## EXERCISE DESCRIPTION:
When you retype the listing, keep every word exactly as it appears.

=-=-=-=-=

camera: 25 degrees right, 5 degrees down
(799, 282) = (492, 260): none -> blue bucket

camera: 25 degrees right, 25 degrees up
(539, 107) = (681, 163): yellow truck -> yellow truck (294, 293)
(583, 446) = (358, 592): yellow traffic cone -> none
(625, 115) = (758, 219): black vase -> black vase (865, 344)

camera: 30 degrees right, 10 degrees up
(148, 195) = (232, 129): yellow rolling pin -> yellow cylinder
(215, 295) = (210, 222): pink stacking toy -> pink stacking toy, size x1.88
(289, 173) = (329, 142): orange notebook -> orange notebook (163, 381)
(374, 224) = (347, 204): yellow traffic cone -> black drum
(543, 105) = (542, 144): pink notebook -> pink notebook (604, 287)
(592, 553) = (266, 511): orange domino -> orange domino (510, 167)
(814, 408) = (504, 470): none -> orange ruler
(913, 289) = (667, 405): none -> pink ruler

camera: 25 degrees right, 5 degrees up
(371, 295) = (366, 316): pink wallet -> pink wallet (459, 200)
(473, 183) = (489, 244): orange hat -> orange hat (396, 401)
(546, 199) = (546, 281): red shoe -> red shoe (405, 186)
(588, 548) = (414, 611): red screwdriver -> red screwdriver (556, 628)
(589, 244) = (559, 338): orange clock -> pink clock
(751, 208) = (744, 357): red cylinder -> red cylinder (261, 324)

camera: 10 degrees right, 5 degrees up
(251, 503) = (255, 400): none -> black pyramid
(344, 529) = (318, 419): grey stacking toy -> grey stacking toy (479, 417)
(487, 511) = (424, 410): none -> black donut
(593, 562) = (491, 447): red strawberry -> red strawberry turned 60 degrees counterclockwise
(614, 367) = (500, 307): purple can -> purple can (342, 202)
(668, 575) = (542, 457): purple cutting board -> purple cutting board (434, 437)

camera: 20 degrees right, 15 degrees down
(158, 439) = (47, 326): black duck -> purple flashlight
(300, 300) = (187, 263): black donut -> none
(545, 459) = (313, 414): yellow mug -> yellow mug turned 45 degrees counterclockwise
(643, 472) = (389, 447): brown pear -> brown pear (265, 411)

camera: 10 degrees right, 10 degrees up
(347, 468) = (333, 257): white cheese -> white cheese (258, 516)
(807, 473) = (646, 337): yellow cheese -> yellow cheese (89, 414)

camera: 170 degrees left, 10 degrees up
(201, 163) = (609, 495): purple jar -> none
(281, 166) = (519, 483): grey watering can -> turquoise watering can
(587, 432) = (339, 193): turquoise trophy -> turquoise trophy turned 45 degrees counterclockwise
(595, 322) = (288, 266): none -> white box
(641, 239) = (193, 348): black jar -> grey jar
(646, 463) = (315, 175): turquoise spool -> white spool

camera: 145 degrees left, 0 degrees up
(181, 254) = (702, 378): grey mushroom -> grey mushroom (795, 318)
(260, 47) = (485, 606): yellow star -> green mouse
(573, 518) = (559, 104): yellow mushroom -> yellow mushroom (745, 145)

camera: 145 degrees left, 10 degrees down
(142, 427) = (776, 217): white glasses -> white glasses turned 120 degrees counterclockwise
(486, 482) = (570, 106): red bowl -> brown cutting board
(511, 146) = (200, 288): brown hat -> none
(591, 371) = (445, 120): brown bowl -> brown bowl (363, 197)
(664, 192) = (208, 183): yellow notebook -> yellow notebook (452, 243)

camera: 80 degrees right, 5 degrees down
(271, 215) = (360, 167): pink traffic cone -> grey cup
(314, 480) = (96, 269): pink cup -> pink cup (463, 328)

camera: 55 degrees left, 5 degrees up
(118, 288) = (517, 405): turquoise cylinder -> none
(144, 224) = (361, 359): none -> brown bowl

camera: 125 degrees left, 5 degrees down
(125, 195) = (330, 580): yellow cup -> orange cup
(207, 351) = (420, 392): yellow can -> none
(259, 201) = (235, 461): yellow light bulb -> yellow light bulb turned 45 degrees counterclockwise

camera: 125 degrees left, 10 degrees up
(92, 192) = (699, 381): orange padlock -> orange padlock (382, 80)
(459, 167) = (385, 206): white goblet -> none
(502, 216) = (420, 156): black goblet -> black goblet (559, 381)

=-=-=-=-=

## RESPONSE TO THIS TASK:
camera: 25 degrees right, 5 degrees down
(799, 282) = (492, 260): none -> blue bucket

camera: 25 degrees right, 25 degrees up
(539, 107) = (681, 163): yellow truck -> yellow truck (294, 293)
(583, 446) = (358, 592): yellow traffic cone -> none
(625, 115) = (758, 219): black vase -> black vase (865, 344)

camera: 30 degrees right, 10 degrees up
(148, 195) = (232, 129): yellow rolling pin -> yellow cylinder
(215, 295) = (210, 222): pink stacking toy -> pink stacking toy, size x1.88
(289, 173) = (329, 142): orange notebook -> orange notebook (163, 381)
(374, 224) = (347, 204): yellow traffic cone -> black drum
(543, 105) = (542, 144): pink notebook -> pink notebook (604, 287)
(592, 553) = (266, 511): orange domino -> orange domino (510, 167)
(814, 408) = (504, 470): none -> orange ruler
(913, 289) = (667, 405): none -> pink ruler

camera: 25 degrees right, 5 degrees up
(371, 295) = (366, 316): pink wallet -> pink wallet (459, 200)
(473, 183) = (489, 244): orange hat -> orange hat (396, 401)
(546, 199) = (546, 281): red shoe -> red shoe (405, 186)
(588, 548) = (414, 611): red screwdriver -> red screwdriver (556, 628)
(589, 244) = (559, 338): orange clock -> pink clock
(751, 208) = (744, 357): red cylinder -> red cylinder (261, 324)

camera: 10 degrees right, 5 degrees up
(251, 503) = (255, 400): none -> black pyramid
(344, 529) = (318, 419): grey stacking toy -> grey stacking toy (479, 417)
(487, 511) = (424, 410): none -> black donut
(593, 562) = (491, 447): red strawberry -> red strawberry turned 60 degrees counterclockwise
(614, 367) = (500, 307): purple can -> purple can (342, 202)
(668, 575) = (542, 457): purple cutting board -> purple cutting board (434, 437)

camera: 20 degrees right, 15 degrees down
(158, 439) = (47, 326): black duck -> purple flashlight
(300, 300) = (187, 263): black donut -> none
(545, 459) = (313, 414): yellow mug -> yellow mug turned 45 degrees counterclockwise
(643, 472) = (389, 447): brown pear -> brown pear (265, 411)

camera: 10 degrees right, 10 degrees up
(347, 468) = (333, 257): white cheese -> white cheese (258, 516)
(807, 473) = (646, 337): yellow cheese -> yellow cheese (89, 414)

camera: 170 degrees left, 10 degrees up
(201, 163) = (609, 495): purple jar -> none
(281, 166) = (519, 483): grey watering can -> turquoise watering can
(587, 432) = (339, 193): turquoise trophy -> turquoise trophy turned 45 degrees counterclockwise
(595, 322) = (288, 266): none -> white box
(641, 239) = (193, 348): black jar -> grey jar
(646, 463) = (315, 175): turquoise spool -> white spool

camera: 145 degrees left, 0 degrees up
(181, 254) = (702, 378): grey mushroom -> grey mushroom (795, 318)
(260, 47) = (485, 606): yellow star -> green mouse
(573, 518) = (559, 104): yellow mushroom -> yellow mushroom (745, 145)

camera: 145 degrees left, 10 degrees down
(142, 427) = (776, 217): white glasses -> white glasses turned 120 degrees counterclockwise
(486, 482) = (570, 106): red bowl -> brown cutting board
(511, 146) = (200, 288): brown hat -> none
(591, 371) = (445, 120): brown bowl -> brown bowl (363, 197)
(664, 192) = (208, 183): yellow notebook -> yellow notebook (452, 243)

camera: 80 degrees right, 5 degrees down
(271, 215) = (360, 167): pink traffic cone -> grey cup
(314, 480) = (96, 269): pink cup -> pink cup (463, 328)

camera: 55 degrees left, 5 degrees up
(118, 288) = (517, 405): turquoise cylinder -> none
(144, 224) = (361, 359): none -> brown bowl

camera: 125 degrees left, 5 degrees down
(125, 195) = (330, 580): yellow cup -> orange cup
(207, 351) = (420, 392): yellow can -> none
(259, 201) = (235, 461): yellow light bulb -> yellow light bulb turned 45 degrees counterclockwise

camera: 125 degrees left, 10 degrees up
(92, 192) = (699, 381): orange padlock -> orange padlock (382, 80)
(459, 167) = (385, 206): white goblet -> none
(502, 216) = (420, 156): black goblet -> black goblet (559, 381)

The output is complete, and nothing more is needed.